▼▼▼
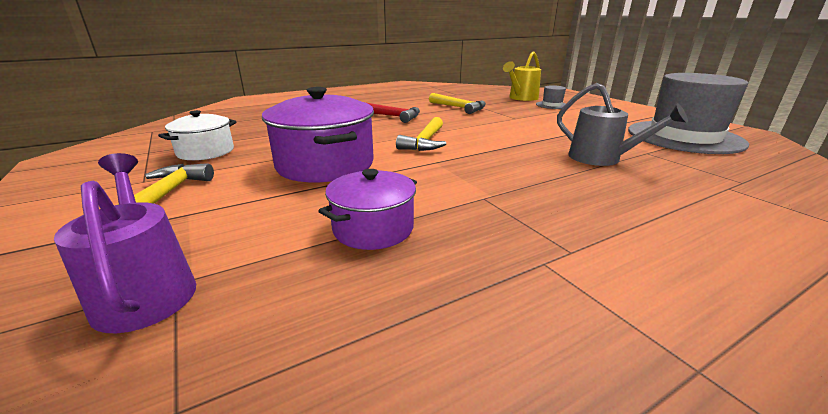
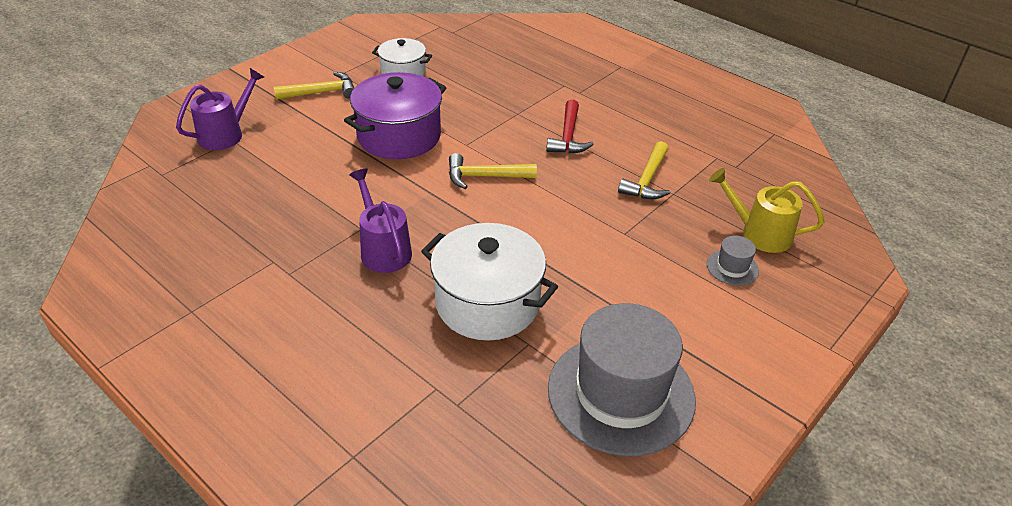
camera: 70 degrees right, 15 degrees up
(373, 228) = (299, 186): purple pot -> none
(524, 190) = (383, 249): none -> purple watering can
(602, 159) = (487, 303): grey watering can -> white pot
▲▲▲
▼▼▼
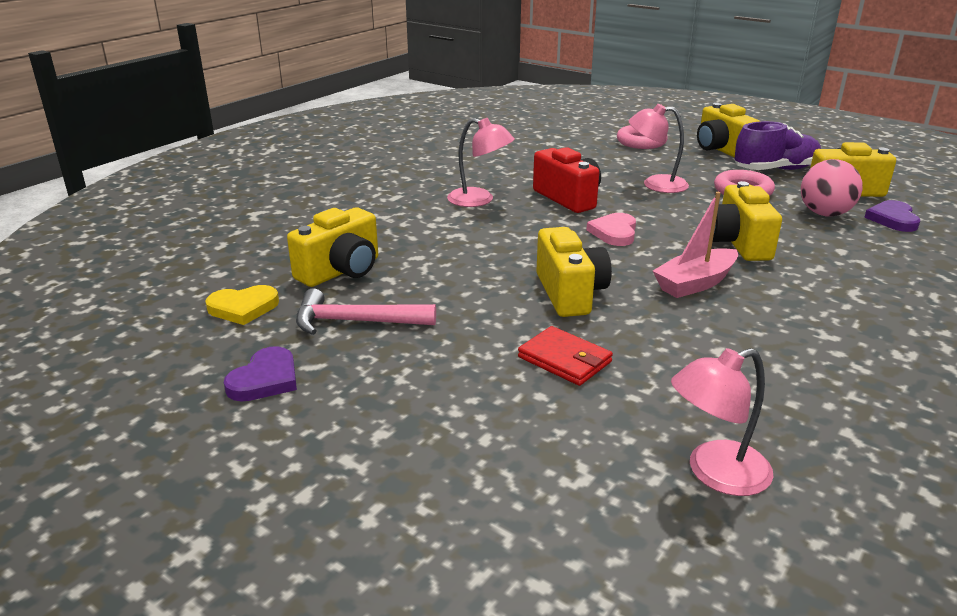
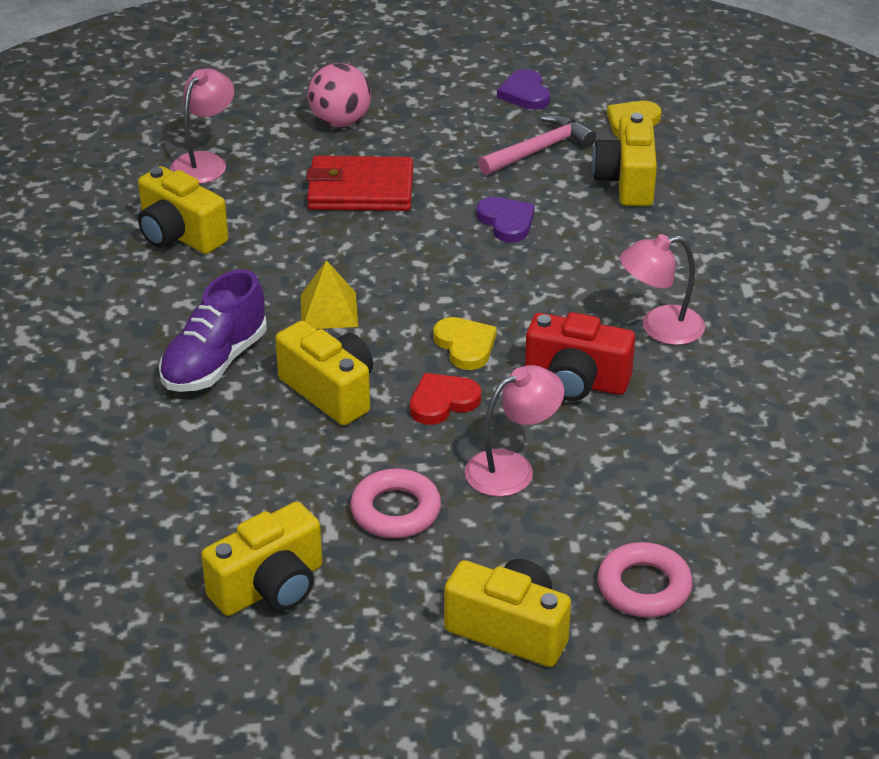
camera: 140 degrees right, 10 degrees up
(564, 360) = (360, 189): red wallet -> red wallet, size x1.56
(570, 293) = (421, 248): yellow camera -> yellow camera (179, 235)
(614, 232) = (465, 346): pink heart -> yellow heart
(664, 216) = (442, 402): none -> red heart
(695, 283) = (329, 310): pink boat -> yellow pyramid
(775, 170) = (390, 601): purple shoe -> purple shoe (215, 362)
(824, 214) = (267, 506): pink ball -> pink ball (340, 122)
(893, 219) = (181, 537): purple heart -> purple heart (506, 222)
▲▲▲
▼▼▼
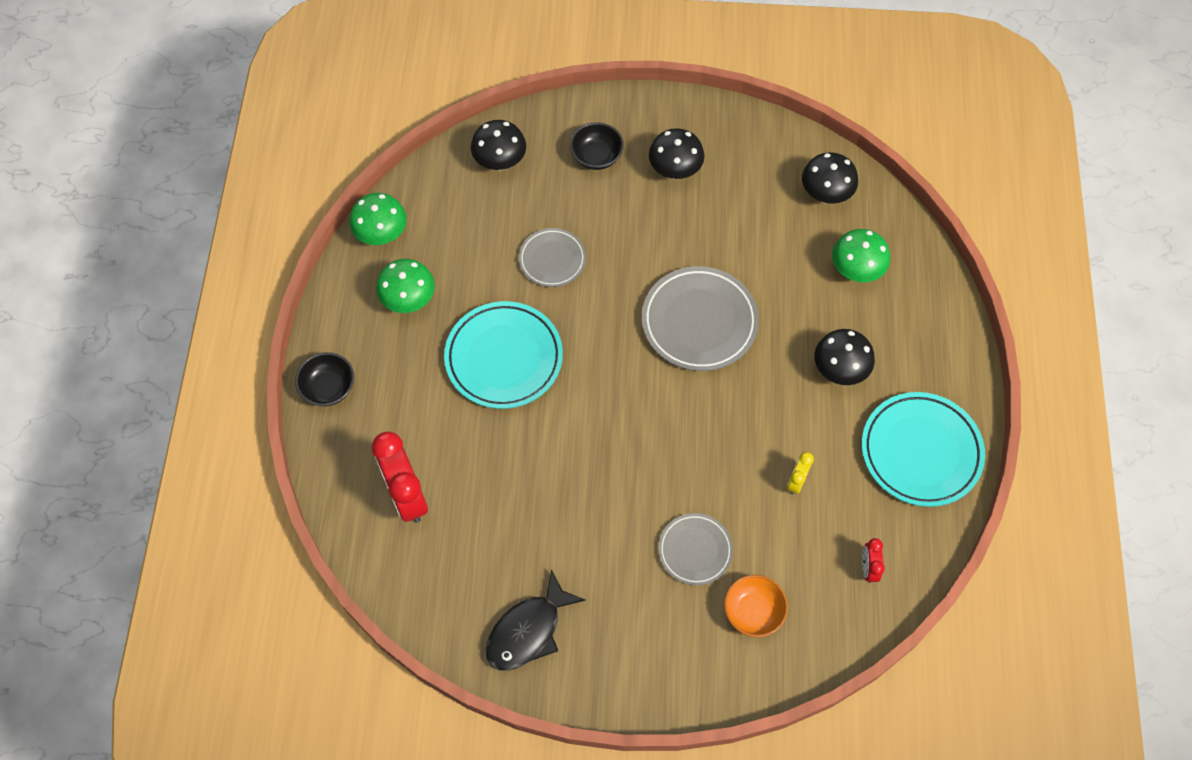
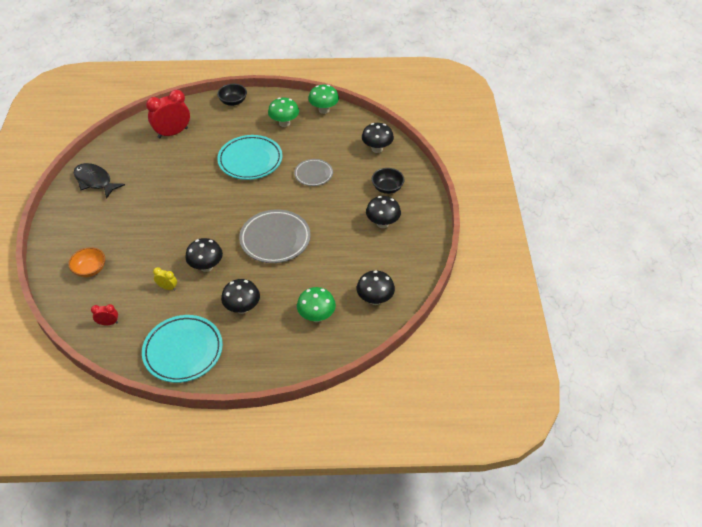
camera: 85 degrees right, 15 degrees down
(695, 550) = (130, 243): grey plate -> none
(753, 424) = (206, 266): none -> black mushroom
▲▲▲
What needs to be done: Repeat exactly the lines above from the one with "camera: 70 degrees right, 15 degrees up" up to and including the one with "(602, 159) = (487, 303): grey". No other line belongs in the reply.

Final answer:
camera: 70 degrees right, 15 degrees up
(373, 228) = (299, 186): purple pot -> none
(524, 190) = (383, 249): none -> purple watering can
(602, 159) = (487, 303): grey watering can -> white pot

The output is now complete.